### Exercise objective
Type out the listing below exactly. Pictures stay out of it.

━━ Records for this task ━━

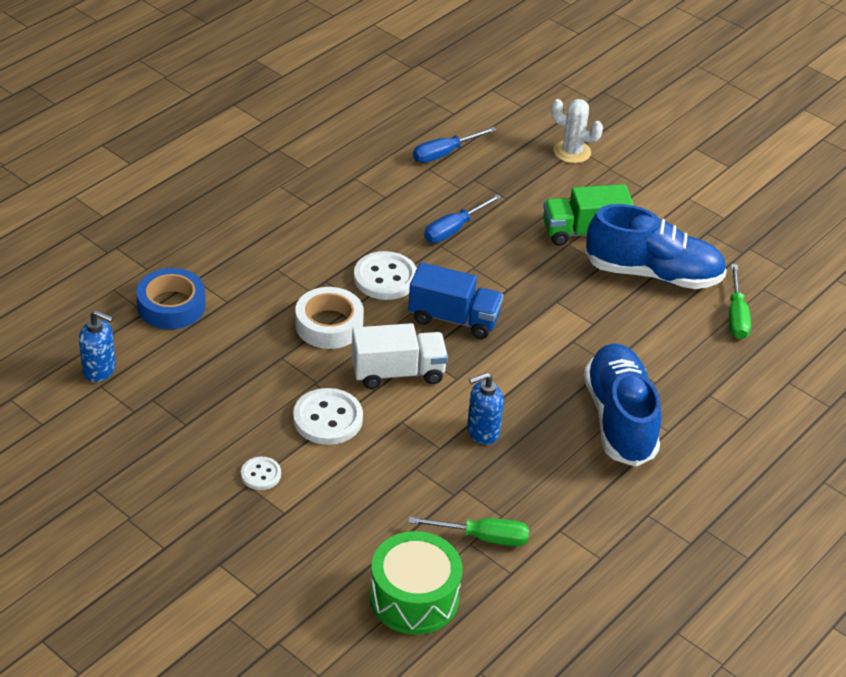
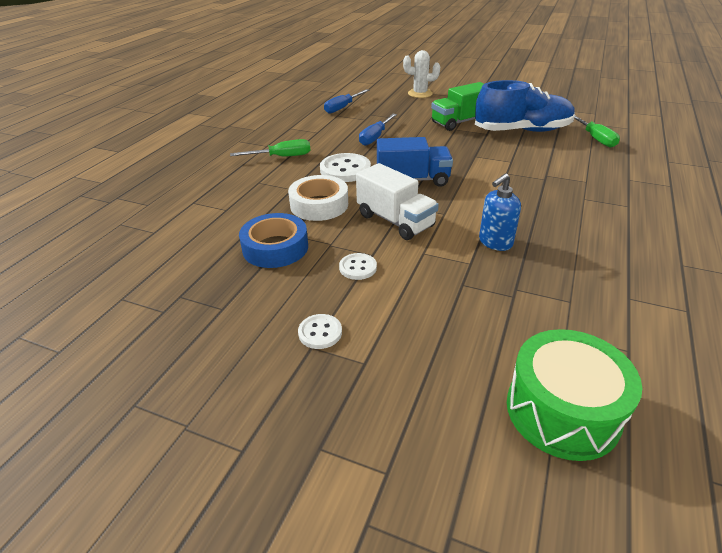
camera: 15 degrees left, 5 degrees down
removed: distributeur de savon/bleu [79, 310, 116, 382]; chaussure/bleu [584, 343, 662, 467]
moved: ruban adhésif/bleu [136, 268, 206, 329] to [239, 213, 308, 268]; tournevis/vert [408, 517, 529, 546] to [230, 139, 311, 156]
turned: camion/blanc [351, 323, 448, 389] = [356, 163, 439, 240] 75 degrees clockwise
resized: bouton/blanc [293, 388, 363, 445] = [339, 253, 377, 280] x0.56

━━━

### Exercise output
camera: 15 degrees left, 5 degrees down
removed: distributeur de savon/bleu [79, 310, 116, 382]; chaussure/bleu [584, 343, 662, 467]
moved: ruban adhésif/bleu [136, 268, 206, 329] to [239, 213, 308, 268]; tournevis/vert [408, 517, 529, 546] to [230, 139, 311, 156]
turned: camion/blanc [351, 323, 448, 389] = [356, 163, 439, 240] 75 degrees clockwise
resized: bouton/blanc [293, 388, 363, 445] = [339, 253, 377, 280] x0.56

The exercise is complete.